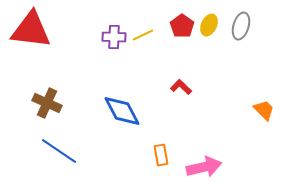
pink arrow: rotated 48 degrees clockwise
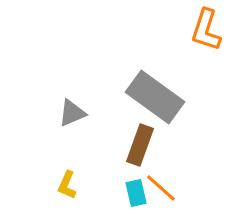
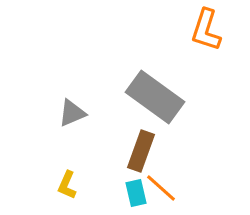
brown rectangle: moved 1 px right, 6 px down
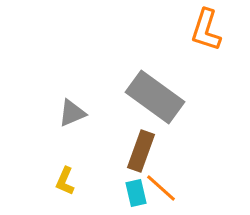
yellow L-shape: moved 2 px left, 4 px up
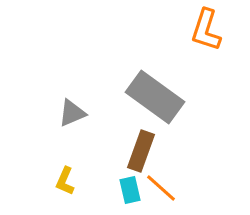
cyan rectangle: moved 6 px left, 3 px up
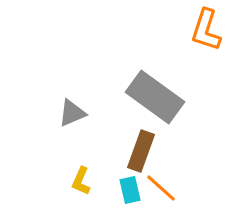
yellow L-shape: moved 16 px right
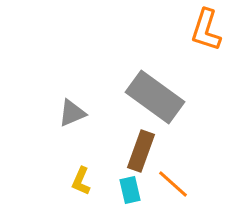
orange line: moved 12 px right, 4 px up
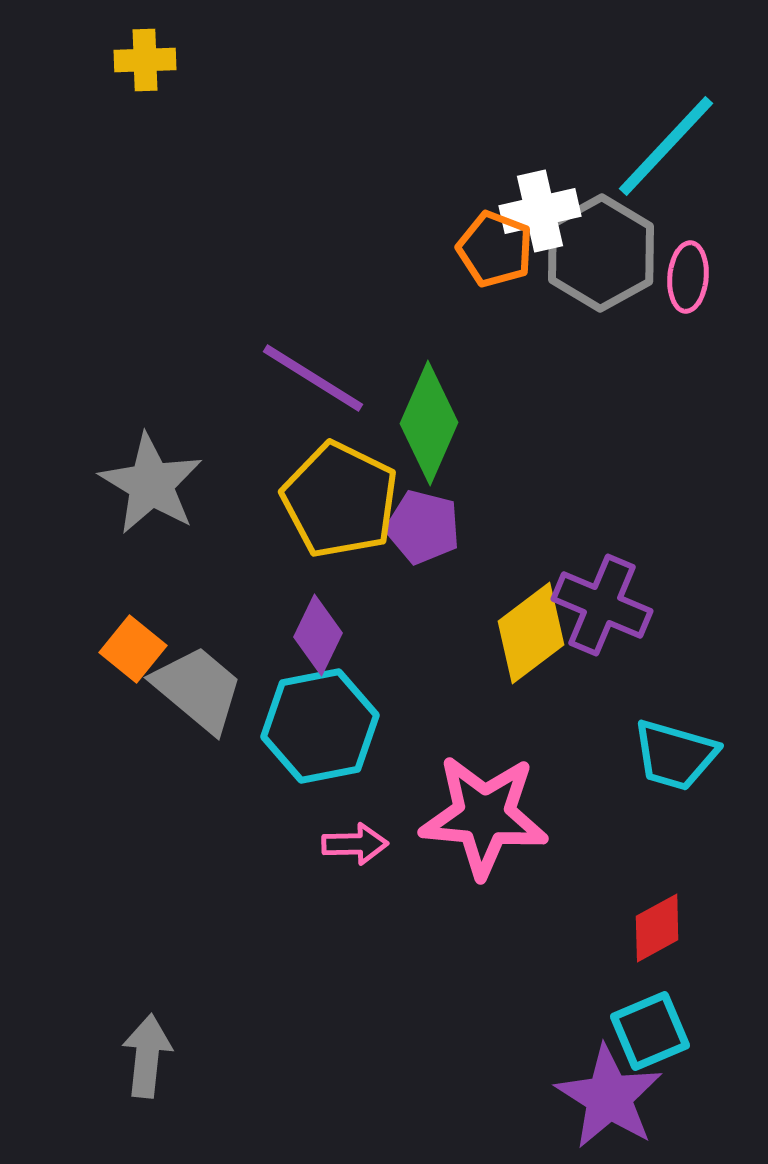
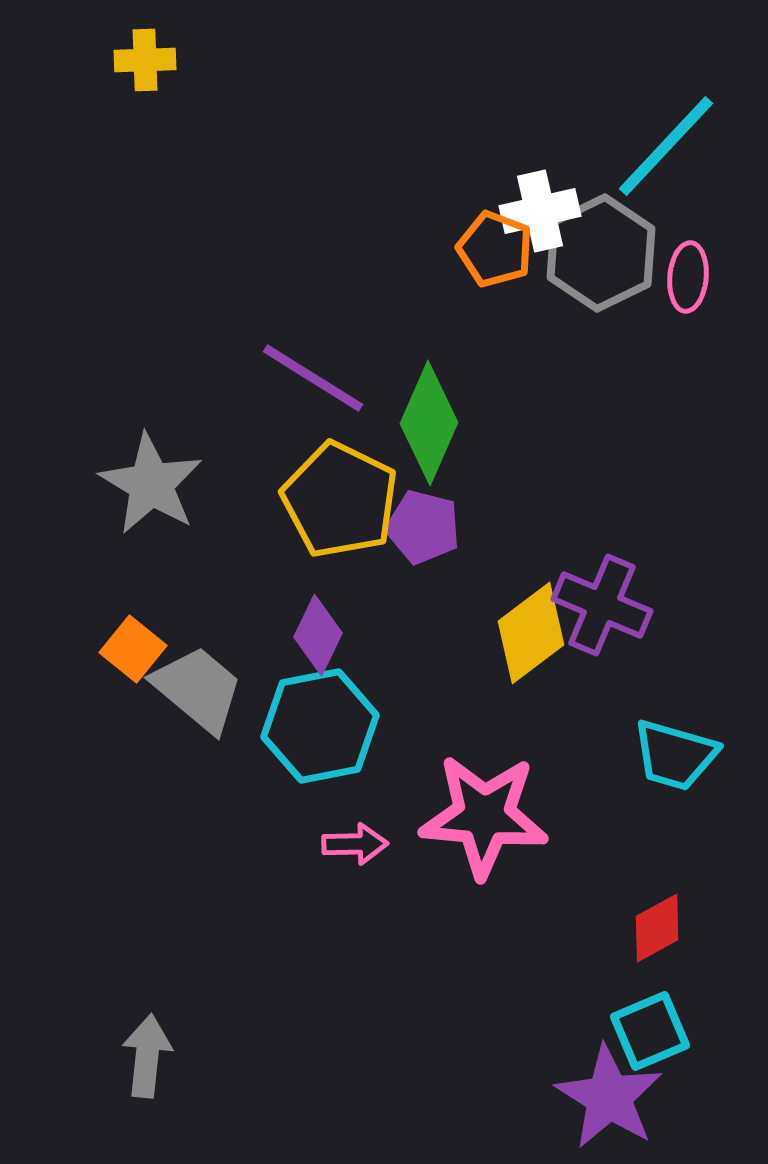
gray hexagon: rotated 3 degrees clockwise
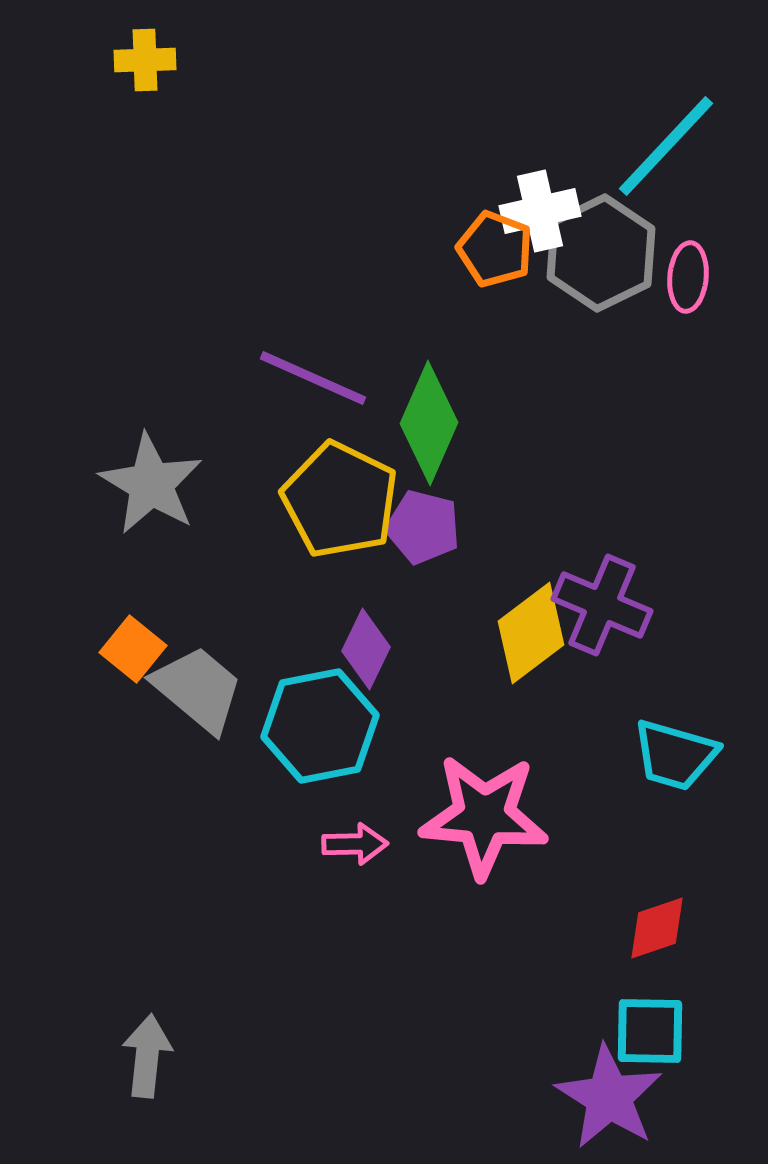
purple line: rotated 8 degrees counterclockwise
purple diamond: moved 48 px right, 14 px down
red diamond: rotated 10 degrees clockwise
cyan square: rotated 24 degrees clockwise
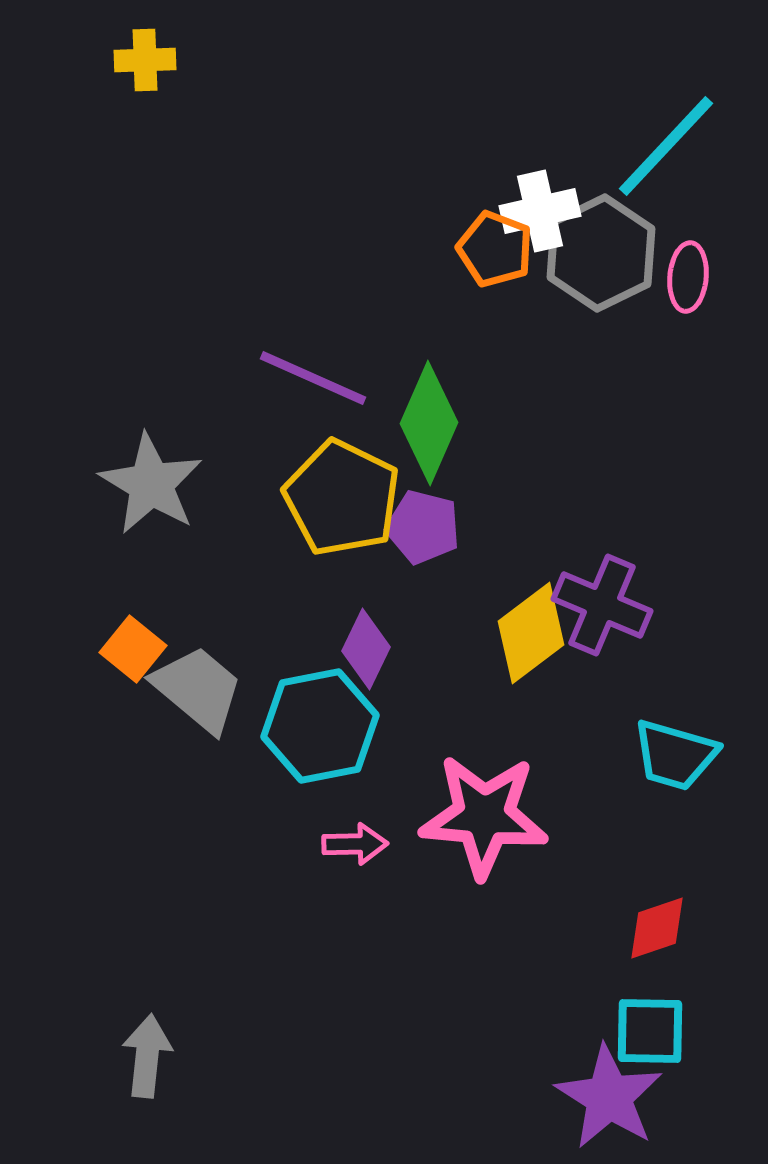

> _Description of the task_
Write out every line of the listing above word for word, omitting the pictures.

> _Task answer_
pink arrow: rotated 48 degrees clockwise
brown rectangle: moved 1 px right, 6 px down
yellow L-shape: moved 2 px left, 4 px up
cyan rectangle: moved 6 px left, 3 px up
yellow L-shape: moved 16 px right
orange line: moved 12 px right, 4 px up
gray hexagon: rotated 3 degrees clockwise
purple line: rotated 8 degrees counterclockwise
purple diamond: moved 48 px right, 14 px down
red diamond: rotated 10 degrees clockwise
cyan square: rotated 24 degrees clockwise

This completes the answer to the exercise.